→ Task details:
From the entries, return every line where the string "diamond" shows up.

→ Given records:
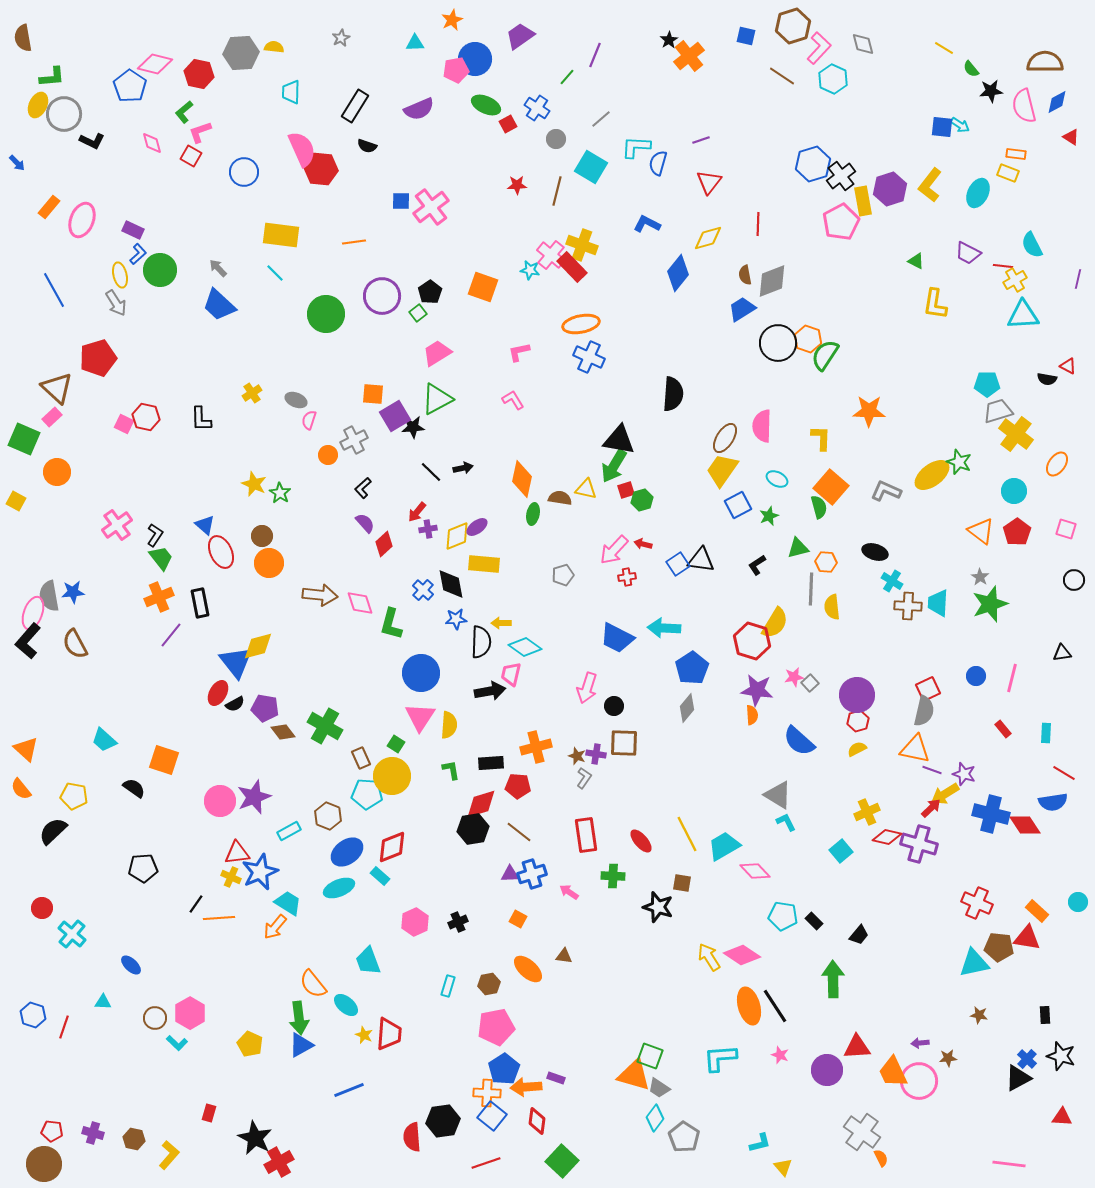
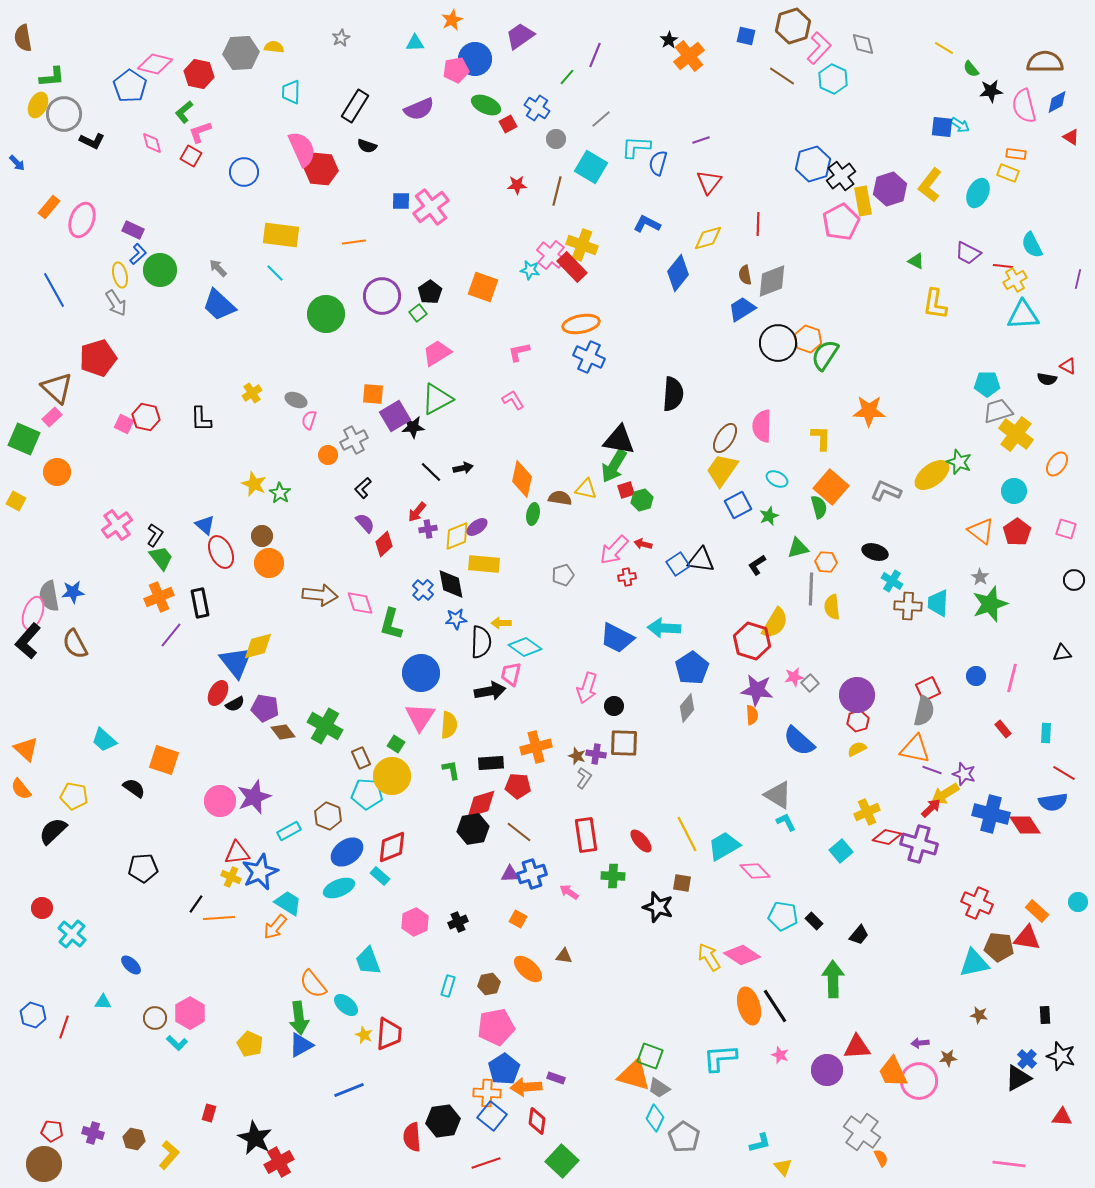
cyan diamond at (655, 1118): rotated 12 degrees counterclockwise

==

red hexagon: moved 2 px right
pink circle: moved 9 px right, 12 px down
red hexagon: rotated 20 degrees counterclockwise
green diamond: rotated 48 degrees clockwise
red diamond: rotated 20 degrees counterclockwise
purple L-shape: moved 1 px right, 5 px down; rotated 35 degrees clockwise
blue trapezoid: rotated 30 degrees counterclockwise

...

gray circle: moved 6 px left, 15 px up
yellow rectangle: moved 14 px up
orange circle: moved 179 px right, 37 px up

→ Answer space:
cyan diamond at (655, 1118): rotated 12 degrees counterclockwise
green diamond: rotated 48 degrees clockwise
red diamond: rotated 20 degrees counterclockwise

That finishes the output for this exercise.